Prompt: From the line with "gray pentagon: moved 92 px left, 77 px down" through the final line, transcribe the material below character for character; include no other lines.
┌──
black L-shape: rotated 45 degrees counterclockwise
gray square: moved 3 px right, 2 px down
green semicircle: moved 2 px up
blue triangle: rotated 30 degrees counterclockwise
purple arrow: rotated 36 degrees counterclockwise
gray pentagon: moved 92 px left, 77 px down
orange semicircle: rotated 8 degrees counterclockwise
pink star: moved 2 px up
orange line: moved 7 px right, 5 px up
└──
Reply:
gray pentagon: moved 92 px left, 77 px down
orange semicircle: rotated 8 degrees counterclockwise
pink star: moved 2 px up
orange line: moved 7 px right, 5 px up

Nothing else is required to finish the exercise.